═══ Material supplied
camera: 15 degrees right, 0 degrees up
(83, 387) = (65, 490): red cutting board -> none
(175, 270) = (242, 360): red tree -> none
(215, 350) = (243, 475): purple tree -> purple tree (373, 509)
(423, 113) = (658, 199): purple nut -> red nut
══════
═══ Material supplied
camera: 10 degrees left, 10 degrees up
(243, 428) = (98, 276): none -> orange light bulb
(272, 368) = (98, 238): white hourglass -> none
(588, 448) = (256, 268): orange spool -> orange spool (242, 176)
══════
Send back exactly the lines of the listing above starting at the one with "(175, 270) = (242, 360): red tree -> none" and ending at the one with "(423, 113) = (658, 199): purple", inclusive, and no others.

(175, 270) = (242, 360): red tree -> none
(215, 350) = (243, 475): purple tree -> purple tree (373, 509)
(423, 113) = (658, 199): purple nut -> red nut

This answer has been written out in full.